[Opening Data section]
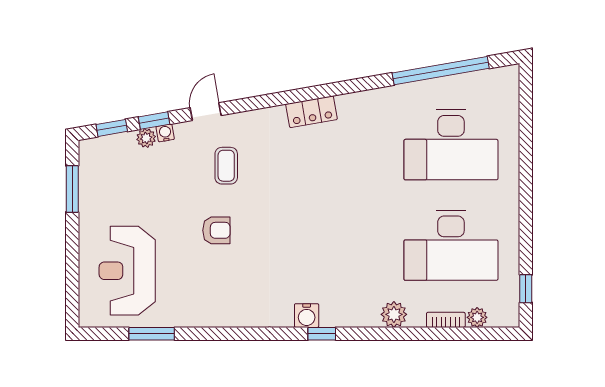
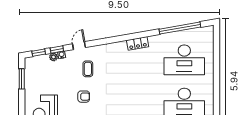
locker: (312, 112) -> (138, 43), moved

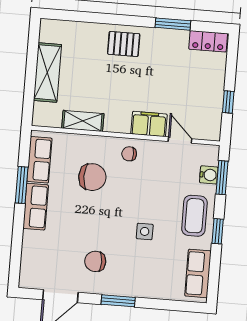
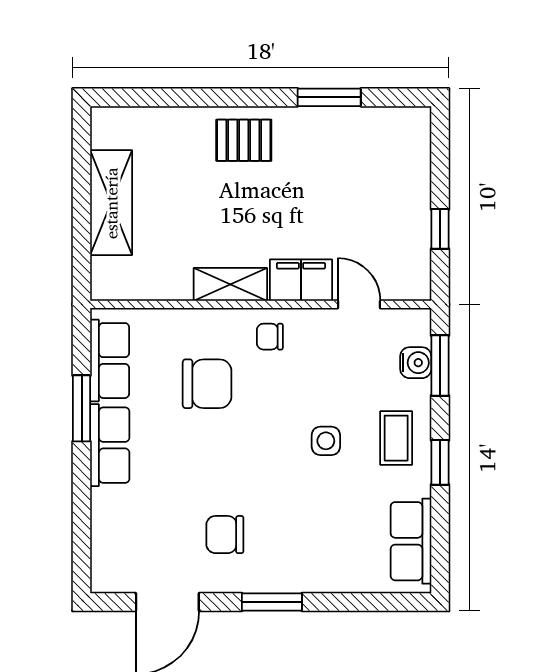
locker: (208, 41) -> (395, 123), removed
shelving: (83, 121) -> (230, 284), moved
coffee table: (194, 216) -> (396, 438), width x0.73, depth x0.77
side table: (145, 231) -> (326, 441), moved

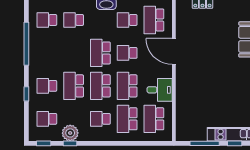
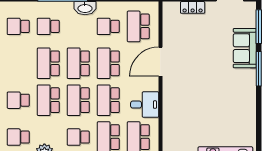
door: (174, 51) -> (160, 62), hinge flipped
school desk: (74, 53) -> (48, 63), added
school desk: (127, 53) -> (108, 63), width x1.85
[Closing Data section]
Extract every line from the records above that contains the word "locker".

* Exercise solution:
locker: (312, 112) -> (138, 43), moved
locker: (208, 41) -> (395, 123), removed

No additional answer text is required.